Stored data:
- - - - - - -
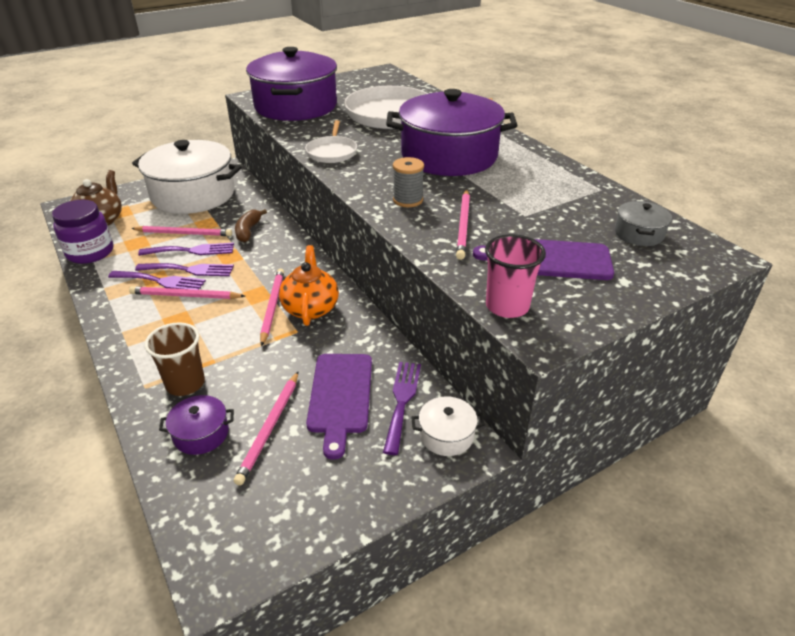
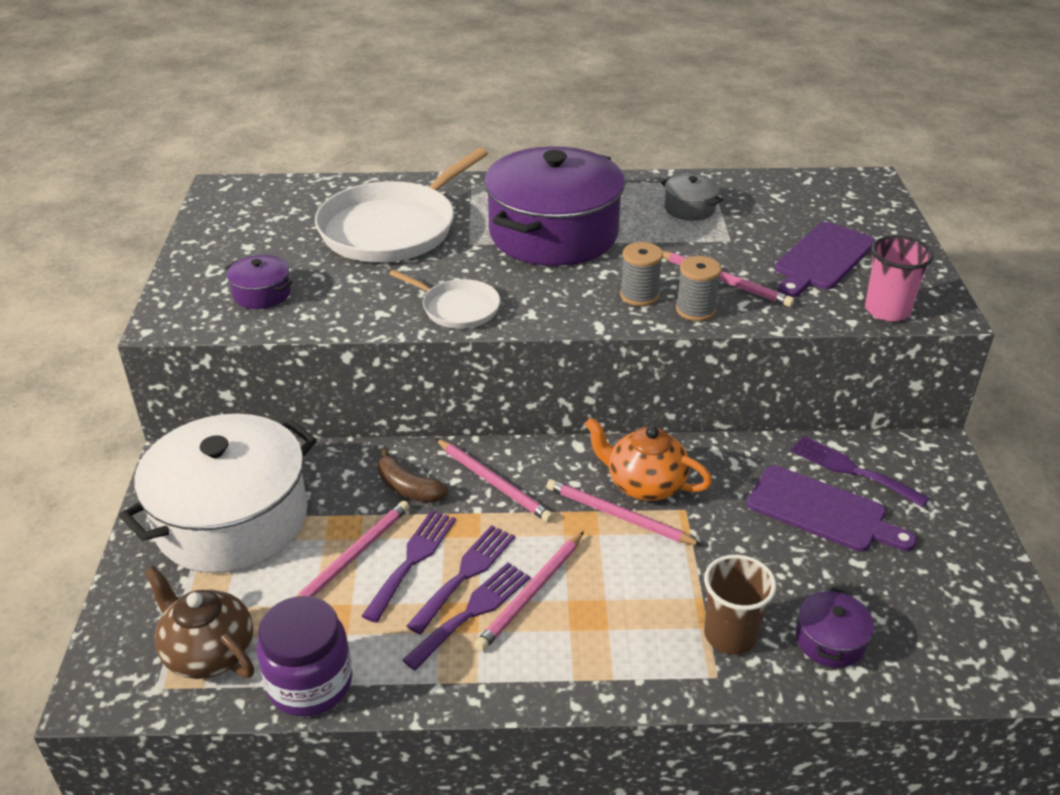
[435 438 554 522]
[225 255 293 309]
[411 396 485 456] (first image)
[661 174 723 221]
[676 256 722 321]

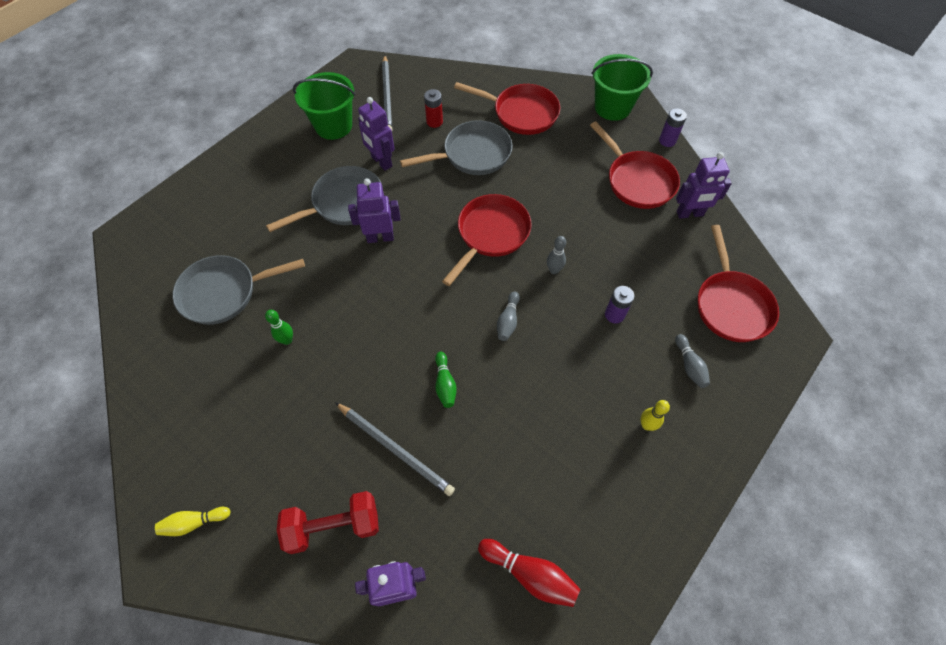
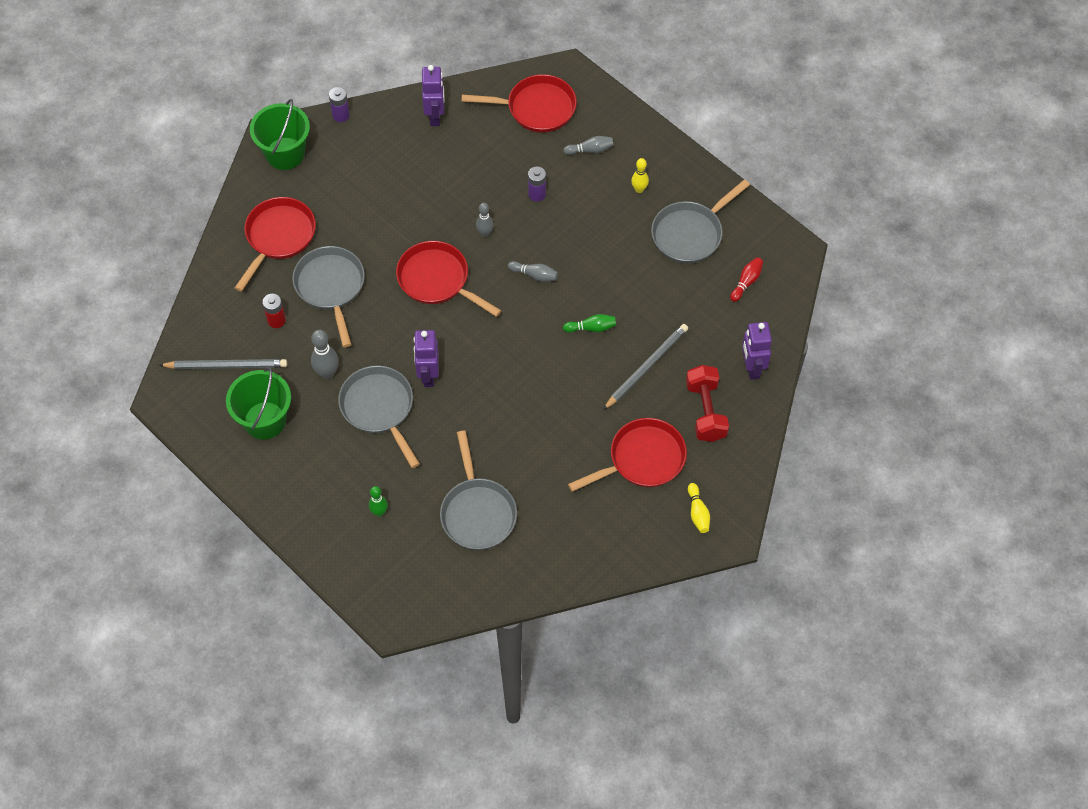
[369 486 388 517]
[311 330 339 379]
[730 257 763 302]
[568 418 687 492]
[651 179 750 264]

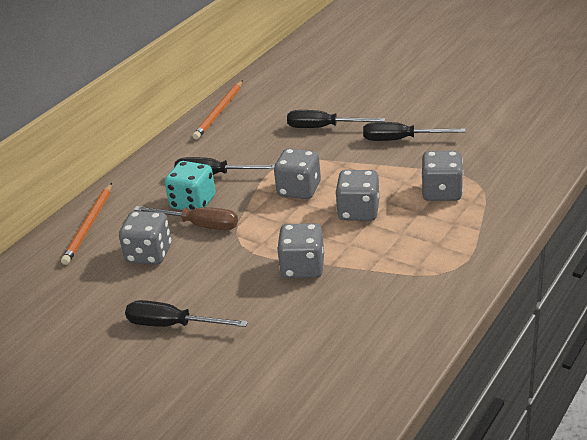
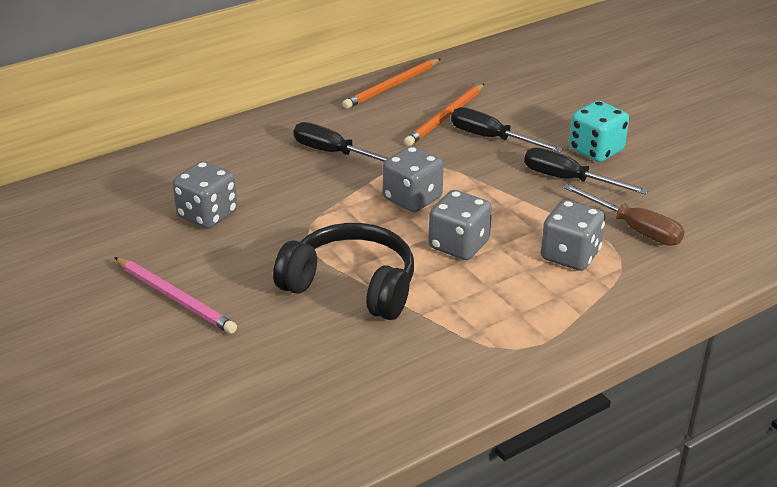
[404 83 485 146]
[114 257 237 334]
[563 184 685 246]
[569 100 629 162]
[273 223 414 320]

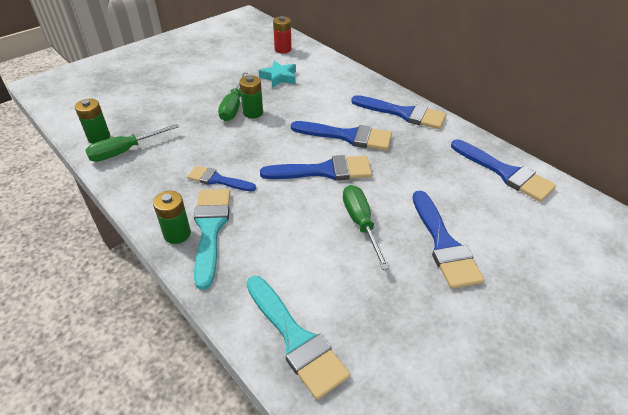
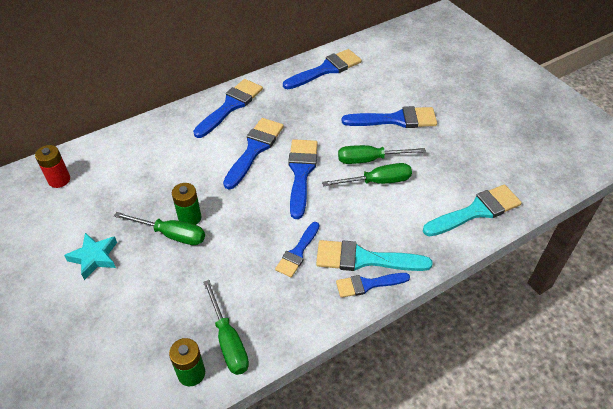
[336 273 410 298]
[64 233 117 280]
[322 163 412 186]

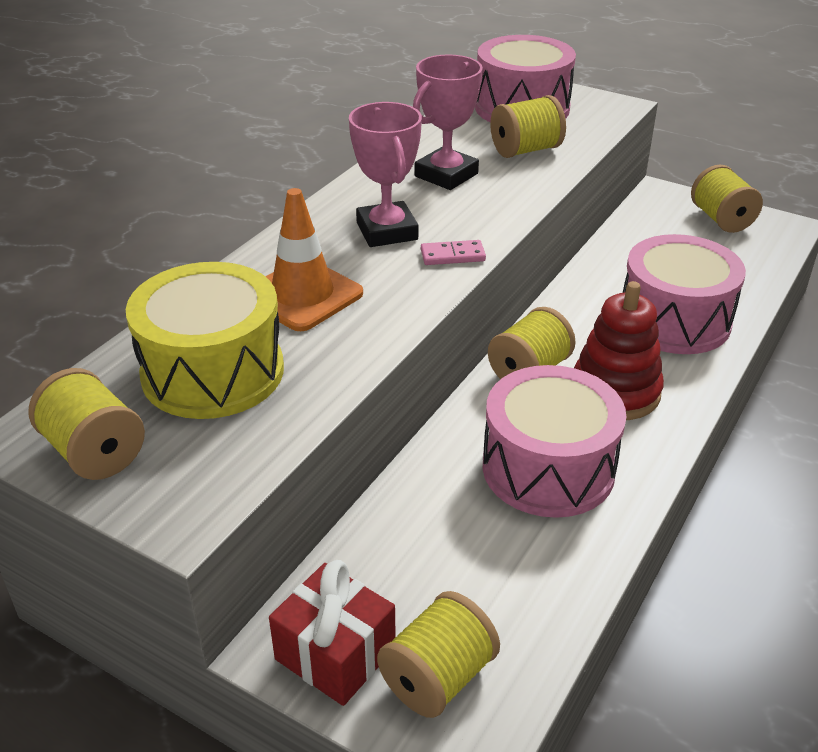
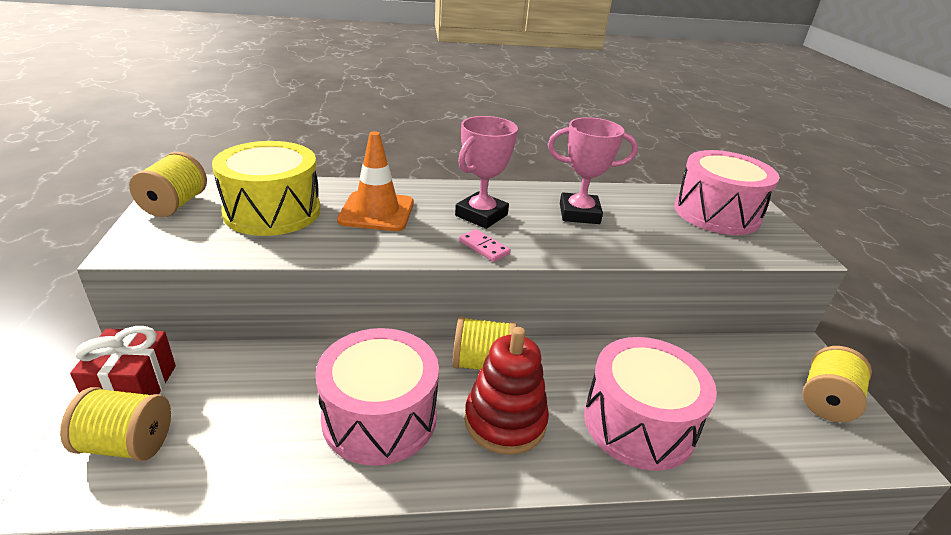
[490 95 566 158] (first image)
- - - - - - -
What this task involves: Will you restate every entry word for word and omit the images?

Completed task:
[435 438 554 522]
[225 255 293 309]
[411 396 485 456] (first image)
[661 174 723 221]
[676 256 722 321]

[369 486 388 517]
[311 330 339 379]
[730 257 763 302]
[568 418 687 492]
[651 179 750 264]

[404 83 485 146]
[114 257 237 334]
[563 184 685 246]
[569 100 629 162]
[273 223 414 320]

[336 273 410 298]
[64 233 117 280]
[322 163 412 186]

[490 95 566 158] (first image)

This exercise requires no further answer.